▸ **Data provided**
-- -- --
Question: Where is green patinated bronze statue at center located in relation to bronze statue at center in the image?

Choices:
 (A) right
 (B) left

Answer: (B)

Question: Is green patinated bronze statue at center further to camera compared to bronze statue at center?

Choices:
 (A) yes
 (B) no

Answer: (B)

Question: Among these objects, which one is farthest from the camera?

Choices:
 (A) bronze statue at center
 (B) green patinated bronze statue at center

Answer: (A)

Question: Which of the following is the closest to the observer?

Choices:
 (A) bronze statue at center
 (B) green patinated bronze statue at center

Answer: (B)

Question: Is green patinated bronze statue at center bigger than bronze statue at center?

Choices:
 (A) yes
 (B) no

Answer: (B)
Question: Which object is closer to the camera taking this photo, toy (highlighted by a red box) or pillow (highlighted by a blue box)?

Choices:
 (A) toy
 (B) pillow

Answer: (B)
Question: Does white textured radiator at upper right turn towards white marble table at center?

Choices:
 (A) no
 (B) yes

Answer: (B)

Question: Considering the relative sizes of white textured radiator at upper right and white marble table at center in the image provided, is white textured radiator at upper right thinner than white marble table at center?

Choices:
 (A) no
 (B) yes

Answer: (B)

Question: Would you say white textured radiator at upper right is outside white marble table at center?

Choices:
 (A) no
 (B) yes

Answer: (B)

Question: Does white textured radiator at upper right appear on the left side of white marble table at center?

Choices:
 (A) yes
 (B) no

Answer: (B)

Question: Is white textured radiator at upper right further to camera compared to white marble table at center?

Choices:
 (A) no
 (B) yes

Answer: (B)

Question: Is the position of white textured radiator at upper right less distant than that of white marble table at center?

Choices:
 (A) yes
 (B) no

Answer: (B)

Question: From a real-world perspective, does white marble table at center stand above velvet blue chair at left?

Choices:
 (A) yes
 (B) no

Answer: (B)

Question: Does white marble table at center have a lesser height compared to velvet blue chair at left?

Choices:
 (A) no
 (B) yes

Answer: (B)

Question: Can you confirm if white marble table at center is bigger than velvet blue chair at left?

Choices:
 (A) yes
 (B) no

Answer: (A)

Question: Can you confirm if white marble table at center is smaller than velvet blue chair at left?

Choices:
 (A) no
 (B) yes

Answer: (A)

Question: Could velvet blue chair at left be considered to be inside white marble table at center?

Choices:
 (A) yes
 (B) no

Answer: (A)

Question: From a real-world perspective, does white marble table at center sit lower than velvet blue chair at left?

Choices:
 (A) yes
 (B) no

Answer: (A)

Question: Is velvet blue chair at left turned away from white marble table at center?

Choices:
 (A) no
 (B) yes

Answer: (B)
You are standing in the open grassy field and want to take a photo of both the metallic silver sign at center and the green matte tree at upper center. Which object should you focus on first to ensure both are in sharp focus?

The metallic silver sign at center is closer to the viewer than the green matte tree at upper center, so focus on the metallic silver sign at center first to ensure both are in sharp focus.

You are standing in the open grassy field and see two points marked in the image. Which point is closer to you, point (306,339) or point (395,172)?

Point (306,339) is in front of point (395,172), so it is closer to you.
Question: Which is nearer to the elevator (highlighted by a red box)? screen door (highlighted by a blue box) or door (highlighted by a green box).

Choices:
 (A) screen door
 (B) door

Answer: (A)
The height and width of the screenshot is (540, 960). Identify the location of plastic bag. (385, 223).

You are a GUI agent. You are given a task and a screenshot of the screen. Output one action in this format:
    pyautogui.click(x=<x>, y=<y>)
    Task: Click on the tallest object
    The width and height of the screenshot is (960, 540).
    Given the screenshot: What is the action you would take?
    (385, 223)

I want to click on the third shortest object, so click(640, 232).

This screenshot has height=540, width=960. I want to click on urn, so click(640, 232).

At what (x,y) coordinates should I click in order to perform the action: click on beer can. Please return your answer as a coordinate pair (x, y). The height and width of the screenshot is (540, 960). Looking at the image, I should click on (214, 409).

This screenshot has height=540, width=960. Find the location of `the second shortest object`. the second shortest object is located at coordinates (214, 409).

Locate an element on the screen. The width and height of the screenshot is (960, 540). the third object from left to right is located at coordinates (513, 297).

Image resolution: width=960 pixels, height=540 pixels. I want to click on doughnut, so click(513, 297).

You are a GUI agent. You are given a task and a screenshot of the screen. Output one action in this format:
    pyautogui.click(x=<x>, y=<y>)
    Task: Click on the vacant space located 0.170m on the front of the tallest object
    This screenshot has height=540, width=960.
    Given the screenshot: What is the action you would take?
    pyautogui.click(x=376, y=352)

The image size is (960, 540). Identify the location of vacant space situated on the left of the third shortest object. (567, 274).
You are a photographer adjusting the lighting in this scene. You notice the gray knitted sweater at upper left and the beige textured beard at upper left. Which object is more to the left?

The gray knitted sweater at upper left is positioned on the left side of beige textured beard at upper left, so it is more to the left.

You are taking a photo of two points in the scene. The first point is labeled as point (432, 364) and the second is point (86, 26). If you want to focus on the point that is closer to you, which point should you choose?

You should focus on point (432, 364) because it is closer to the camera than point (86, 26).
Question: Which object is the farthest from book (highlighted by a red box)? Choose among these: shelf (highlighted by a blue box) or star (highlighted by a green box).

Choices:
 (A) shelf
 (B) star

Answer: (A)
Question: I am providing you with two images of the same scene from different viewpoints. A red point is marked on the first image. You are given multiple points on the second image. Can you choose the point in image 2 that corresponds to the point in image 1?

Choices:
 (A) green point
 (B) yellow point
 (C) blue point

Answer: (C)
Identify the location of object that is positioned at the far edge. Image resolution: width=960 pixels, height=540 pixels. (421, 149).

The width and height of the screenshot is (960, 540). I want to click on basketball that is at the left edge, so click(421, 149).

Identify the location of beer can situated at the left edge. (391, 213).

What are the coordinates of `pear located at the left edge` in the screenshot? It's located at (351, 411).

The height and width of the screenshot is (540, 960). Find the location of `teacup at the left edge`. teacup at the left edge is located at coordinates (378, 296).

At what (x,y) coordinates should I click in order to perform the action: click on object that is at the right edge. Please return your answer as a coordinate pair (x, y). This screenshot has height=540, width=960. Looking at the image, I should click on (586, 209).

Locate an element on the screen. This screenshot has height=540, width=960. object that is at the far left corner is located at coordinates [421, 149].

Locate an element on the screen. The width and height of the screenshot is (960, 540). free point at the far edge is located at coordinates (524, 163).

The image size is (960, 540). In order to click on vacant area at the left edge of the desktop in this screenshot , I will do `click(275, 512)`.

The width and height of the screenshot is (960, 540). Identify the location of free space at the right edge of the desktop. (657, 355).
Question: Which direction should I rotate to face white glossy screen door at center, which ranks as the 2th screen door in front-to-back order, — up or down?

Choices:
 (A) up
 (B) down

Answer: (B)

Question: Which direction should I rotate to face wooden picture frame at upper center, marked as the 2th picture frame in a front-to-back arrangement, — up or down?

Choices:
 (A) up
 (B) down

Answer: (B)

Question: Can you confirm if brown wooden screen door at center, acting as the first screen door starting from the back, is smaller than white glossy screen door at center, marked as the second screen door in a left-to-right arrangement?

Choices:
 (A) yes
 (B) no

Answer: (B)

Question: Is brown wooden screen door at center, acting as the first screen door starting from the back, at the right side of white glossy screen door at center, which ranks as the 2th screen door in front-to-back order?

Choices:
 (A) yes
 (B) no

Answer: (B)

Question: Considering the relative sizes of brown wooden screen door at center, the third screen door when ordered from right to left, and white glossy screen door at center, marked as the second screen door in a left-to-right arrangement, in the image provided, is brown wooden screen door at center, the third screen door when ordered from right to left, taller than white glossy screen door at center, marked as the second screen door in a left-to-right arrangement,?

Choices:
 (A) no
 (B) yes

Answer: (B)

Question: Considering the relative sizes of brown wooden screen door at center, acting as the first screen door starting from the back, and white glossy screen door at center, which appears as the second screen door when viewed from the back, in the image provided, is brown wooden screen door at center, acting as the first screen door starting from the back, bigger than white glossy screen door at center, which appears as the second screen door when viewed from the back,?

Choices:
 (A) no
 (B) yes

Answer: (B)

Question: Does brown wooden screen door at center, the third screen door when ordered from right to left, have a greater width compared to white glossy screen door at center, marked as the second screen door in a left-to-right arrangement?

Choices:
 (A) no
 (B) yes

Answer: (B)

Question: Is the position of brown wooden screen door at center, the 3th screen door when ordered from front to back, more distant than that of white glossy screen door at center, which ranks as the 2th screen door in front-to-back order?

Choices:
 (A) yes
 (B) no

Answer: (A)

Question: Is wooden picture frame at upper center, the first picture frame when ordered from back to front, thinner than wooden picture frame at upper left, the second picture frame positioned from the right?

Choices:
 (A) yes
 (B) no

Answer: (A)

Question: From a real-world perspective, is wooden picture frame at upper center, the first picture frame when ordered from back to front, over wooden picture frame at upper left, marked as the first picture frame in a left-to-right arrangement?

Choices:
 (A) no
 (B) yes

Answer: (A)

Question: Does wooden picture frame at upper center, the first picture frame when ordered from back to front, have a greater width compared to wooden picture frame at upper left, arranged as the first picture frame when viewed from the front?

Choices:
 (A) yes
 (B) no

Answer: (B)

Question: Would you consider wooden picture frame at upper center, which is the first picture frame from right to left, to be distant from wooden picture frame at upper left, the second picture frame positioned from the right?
-- -- --
Copy the items word for word, starting with their first line and going on through the line containing "Question: Among these", both ends included.

▸ **Reply to the task**
Question: Where is green patinated bronze statue at center located in relation to bronze statue at center in the image?

Choices:
 (A) right
 (B) left

Answer: (B)

Question: Is green patinated bronze statue at center further to camera compared to bronze statue at center?

Choices:
 (A) yes
 (B) no

Answer: (B)

Question: Among these objects, which one is farthest from the camera?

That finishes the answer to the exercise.